▶ _WHAT TO DO_:
Find all lines in the records that include the word "left", and copy them out.

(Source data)
▼▼▼

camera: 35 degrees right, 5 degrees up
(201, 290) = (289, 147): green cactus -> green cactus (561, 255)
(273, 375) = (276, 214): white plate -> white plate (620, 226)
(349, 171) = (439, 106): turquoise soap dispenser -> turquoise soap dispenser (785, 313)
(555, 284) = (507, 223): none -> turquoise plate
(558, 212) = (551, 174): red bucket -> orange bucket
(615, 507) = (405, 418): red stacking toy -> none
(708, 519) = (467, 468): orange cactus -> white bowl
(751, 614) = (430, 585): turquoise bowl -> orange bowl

▲▲▲
▼▼▼

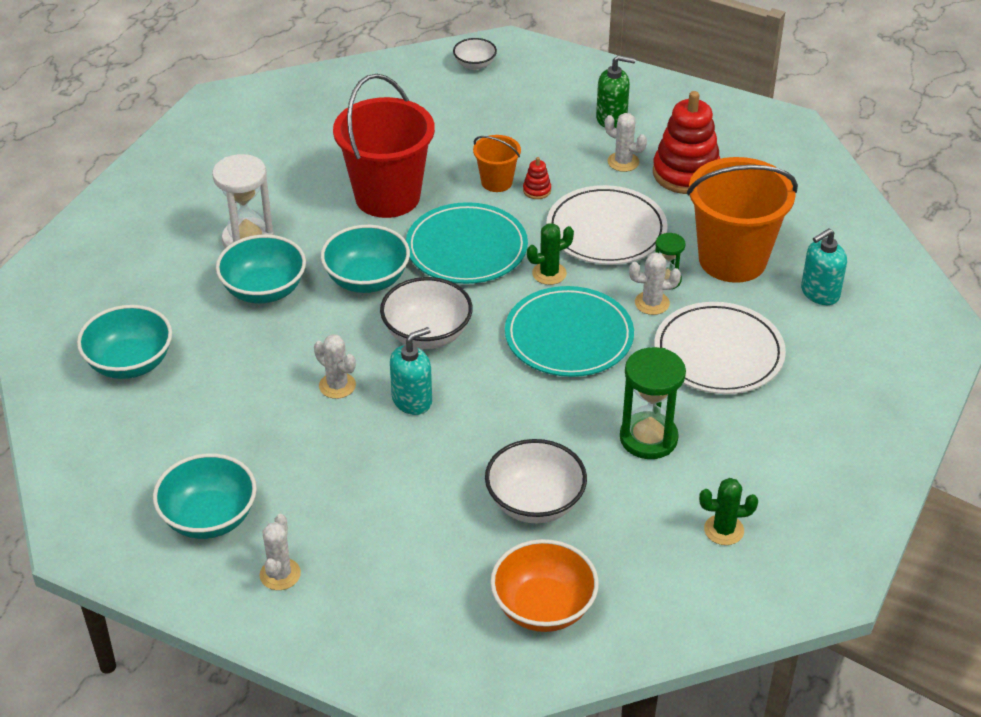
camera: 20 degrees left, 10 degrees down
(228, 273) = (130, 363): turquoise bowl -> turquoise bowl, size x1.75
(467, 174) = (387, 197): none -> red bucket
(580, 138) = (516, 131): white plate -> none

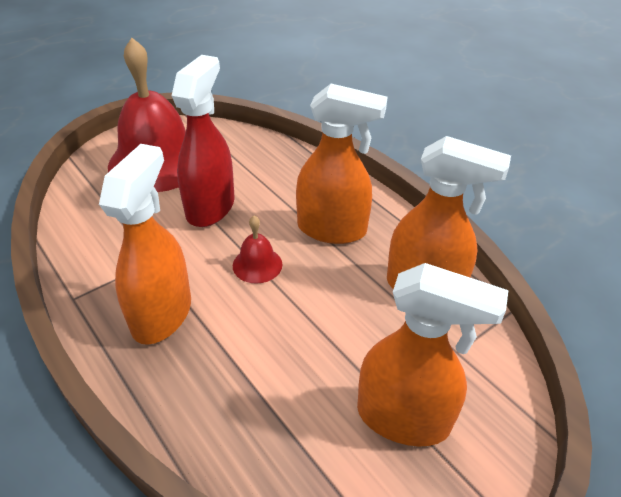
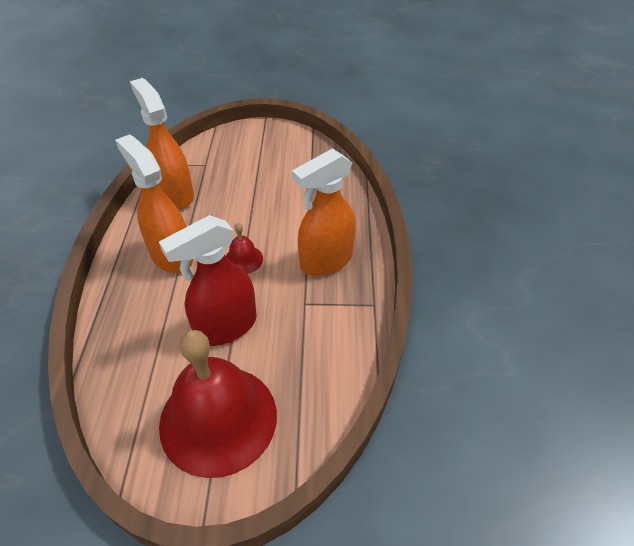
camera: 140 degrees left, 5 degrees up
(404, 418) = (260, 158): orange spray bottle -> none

▲▲▲
▼▼▼

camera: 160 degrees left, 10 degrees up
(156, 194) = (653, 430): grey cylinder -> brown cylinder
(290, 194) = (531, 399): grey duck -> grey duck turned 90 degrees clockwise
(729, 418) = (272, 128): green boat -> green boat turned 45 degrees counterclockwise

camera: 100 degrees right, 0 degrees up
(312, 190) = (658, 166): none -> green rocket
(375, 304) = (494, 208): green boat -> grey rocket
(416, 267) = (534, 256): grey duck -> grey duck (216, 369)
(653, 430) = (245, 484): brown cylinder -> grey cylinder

▲▲▲

▶ _TASK SOLUTION_:
camera: 20 degrees left, 10 degrees down
camera: 140 degrees left, 5 degrees up
camera: 160 degrees left, 10 degrees up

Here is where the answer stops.